» Task brief:
When you copy the entries, keep every word exactly as it stands.

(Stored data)
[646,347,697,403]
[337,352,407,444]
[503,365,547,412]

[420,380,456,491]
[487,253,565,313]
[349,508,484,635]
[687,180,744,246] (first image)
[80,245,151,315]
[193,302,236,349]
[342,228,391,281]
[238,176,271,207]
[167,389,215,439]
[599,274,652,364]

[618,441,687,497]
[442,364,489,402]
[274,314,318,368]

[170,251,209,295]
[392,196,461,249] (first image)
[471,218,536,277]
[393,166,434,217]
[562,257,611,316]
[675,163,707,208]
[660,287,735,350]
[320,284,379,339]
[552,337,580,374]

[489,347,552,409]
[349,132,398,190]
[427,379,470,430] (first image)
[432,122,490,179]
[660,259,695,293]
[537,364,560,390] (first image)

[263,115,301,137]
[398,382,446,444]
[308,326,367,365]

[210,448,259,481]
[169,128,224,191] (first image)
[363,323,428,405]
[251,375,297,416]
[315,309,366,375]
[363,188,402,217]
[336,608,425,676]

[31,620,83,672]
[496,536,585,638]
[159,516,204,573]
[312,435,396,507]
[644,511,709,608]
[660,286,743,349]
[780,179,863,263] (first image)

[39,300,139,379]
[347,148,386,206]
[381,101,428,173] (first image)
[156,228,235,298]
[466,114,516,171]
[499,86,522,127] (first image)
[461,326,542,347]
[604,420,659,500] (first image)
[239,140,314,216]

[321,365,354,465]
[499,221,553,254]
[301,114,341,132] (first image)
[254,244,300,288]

» Problem solution:
[646,347,697,403]
[337,352,407,444]
[503,365,547,412]

[420,380,456,491]
[487,253,565,313]
[349,508,484,635]
[687,180,744,246] (first image)
[80,245,151,315]
[193,302,236,349]
[342,228,391,281]
[238,176,271,207]
[167,389,215,439]
[599,274,652,364]

[618,441,687,497]
[442,364,489,402]
[274,314,318,368]

[170,251,209,295]
[392,196,461,249] (first image)
[471,218,536,277]
[393,166,434,217]
[562,257,611,316]
[675,163,707,208]
[660,287,735,350]
[320,284,379,339]
[552,337,580,374]

[489,347,552,409]
[349,132,398,190]
[427,379,470,430] (first image)
[432,122,490,179]
[660,259,695,293]
[537,364,560,390] (first image)

[263,115,301,137]
[398,382,446,444]
[308,326,367,365]

[210,448,259,481]
[169,128,224,191] (first image)
[363,323,428,405]
[251,375,297,416]
[315,309,366,375]
[363,188,402,217]
[336,608,425,676]

[31,620,83,672]
[496,536,585,638]
[159,516,204,573]
[312,435,396,507]
[644,511,709,608]
[660,286,743,349]
[780,179,863,263] (first image)

[39,300,139,379]
[347,148,386,206]
[381,101,428,173] (first image)
[156,228,235,298]
[466,114,516,171]
[499,86,522,127] (first image)
[461,326,542,347]
[604,420,659,500] (first image)
[239,140,314,216]

[321,365,354,465]
[499,221,553,254]
[301,114,341,132] (first image)
[254,244,300,288]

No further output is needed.